[Exercise] Copy out every line of the records below word for word, keeping each one unchanged.
▽
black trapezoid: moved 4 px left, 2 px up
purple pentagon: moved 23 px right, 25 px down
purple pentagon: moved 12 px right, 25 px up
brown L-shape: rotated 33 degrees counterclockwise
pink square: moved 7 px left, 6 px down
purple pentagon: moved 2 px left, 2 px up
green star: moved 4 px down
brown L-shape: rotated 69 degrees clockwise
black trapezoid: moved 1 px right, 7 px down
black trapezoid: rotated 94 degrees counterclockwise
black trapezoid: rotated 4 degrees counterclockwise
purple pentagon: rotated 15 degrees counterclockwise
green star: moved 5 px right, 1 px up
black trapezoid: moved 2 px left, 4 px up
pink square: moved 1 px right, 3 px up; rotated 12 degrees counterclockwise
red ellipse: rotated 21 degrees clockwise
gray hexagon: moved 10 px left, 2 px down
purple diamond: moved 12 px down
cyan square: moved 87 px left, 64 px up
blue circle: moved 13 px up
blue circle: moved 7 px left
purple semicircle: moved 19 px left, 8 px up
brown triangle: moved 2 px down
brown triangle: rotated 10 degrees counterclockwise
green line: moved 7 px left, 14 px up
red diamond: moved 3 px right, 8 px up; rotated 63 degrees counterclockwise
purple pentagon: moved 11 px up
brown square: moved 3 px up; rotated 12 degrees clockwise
△
[Exercise answer]
black trapezoid: moved 4 px left, 2 px up
purple pentagon: moved 23 px right, 25 px down
purple pentagon: moved 12 px right, 25 px up
brown L-shape: rotated 33 degrees counterclockwise
pink square: moved 7 px left, 6 px down
purple pentagon: moved 2 px left, 2 px up
green star: moved 4 px down
brown L-shape: rotated 69 degrees clockwise
black trapezoid: moved 1 px right, 7 px down
black trapezoid: rotated 94 degrees counterclockwise
black trapezoid: rotated 4 degrees counterclockwise
purple pentagon: rotated 15 degrees counterclockwise
green star: moved 5 px right, 1 px up
black trapezoid: moved 2 px left, 4 px up
pink square: moved 1 px right, 3 px up; rotated 12 degrees counterclockwise
red ellipse: rotated 21 degrees clockwise
gray hexagon: moved 10 px left, 2 px down
purple diamond: moved 12 px down
cyan square: moved 87 px left, 64 px up
blue circle: moved 13 px up
blue circle: moved 7 px left
purple semicircle: moved 19 px left, 8 px up
brown triangle: moved 2 px down
brown triangle: rotated 10 degrees counterclockwise
green line: moved 7 px left, 14 px up
red diamond: moved 3 px right, 8 px up; rotated 63 degrees counterclockwise
purple pentagon: moved 11 px up
brown square: moved 3 px up; rotated 12 degrees clockwise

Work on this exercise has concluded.